### DIRECTIONS FOR THIS TASK
The reply should consist of one number, which is how many lines in the material below contain "bleu".

### EXTRACTED DATA

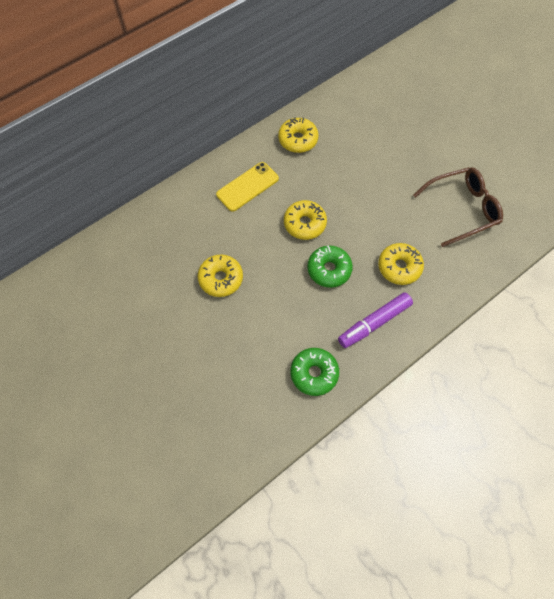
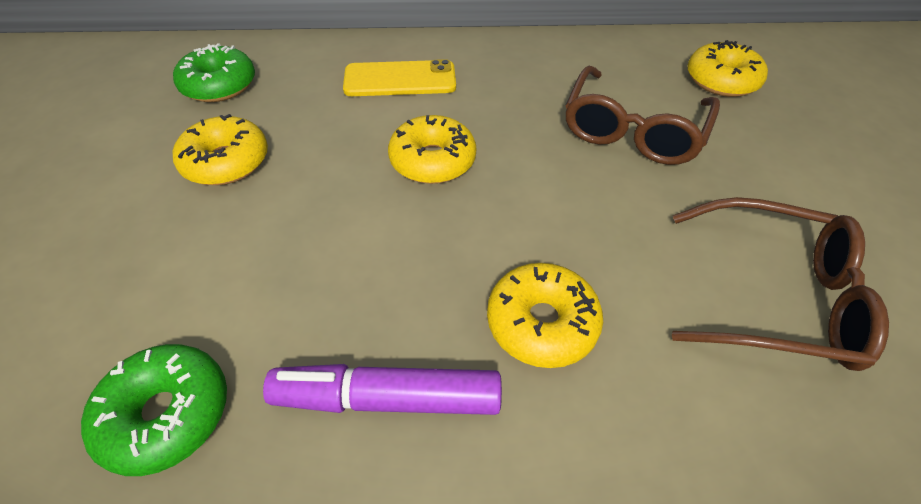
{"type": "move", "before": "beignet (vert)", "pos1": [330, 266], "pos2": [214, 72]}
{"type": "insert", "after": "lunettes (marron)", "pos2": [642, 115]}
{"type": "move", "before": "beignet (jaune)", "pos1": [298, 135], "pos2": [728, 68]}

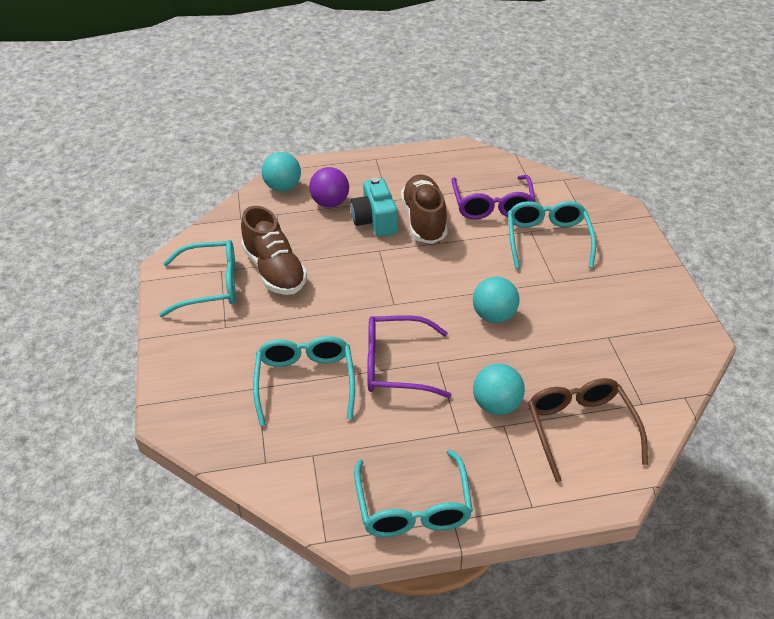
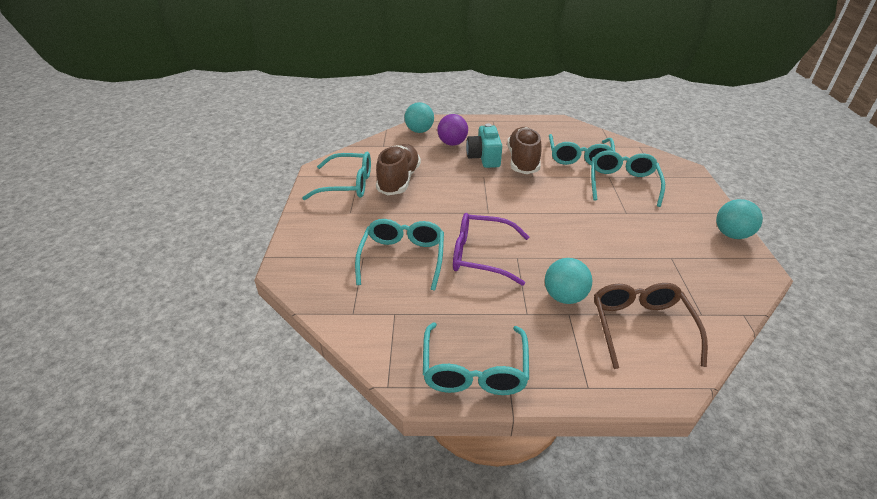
{"type": "rotate", "before": "chaussure (marron)", "pos1": [274, 250], "pos2": [398, 169], "turn": -150}
{"type": "recolor", "before": "lunettes (violet)", "after": "lunettes (turquoise)", "pos1": [493, 197], "pos2": [582, 149]}
{"type": "move", "before": "balle (turquoise)", "pos1": [496, 300], "pos2": [739, 219]}

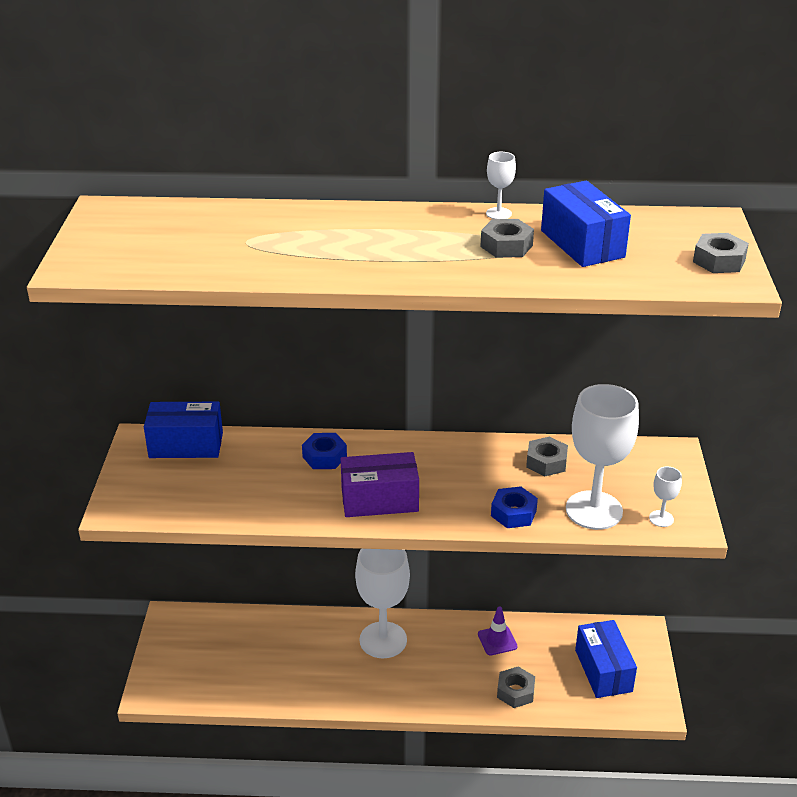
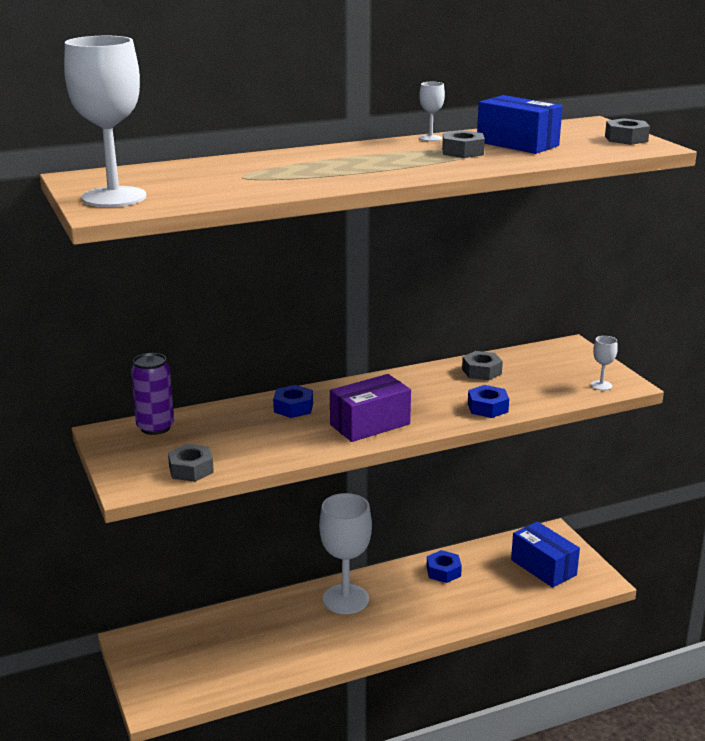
{"type": "move", "before": "verre à pied (blanc)", "pos1": [602, 457], "pos2": [105, 121]}
{"type": "replace", "before": "boîte (bleu)", "after": "canette (violet)", "pos1": [183, 430], "pos2": [152, 394]}
{"type": "move", "before": "écrou (gris)", "pos1": [516, 687], "pos2": [191, 463]}
{"type": "replace", "before": "cône de chantier (violet)", "after": "écrou (bleu)", "pos1": [497, 630], "pos2": [444, 566]}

### RESPONSE TO THIS TASK
2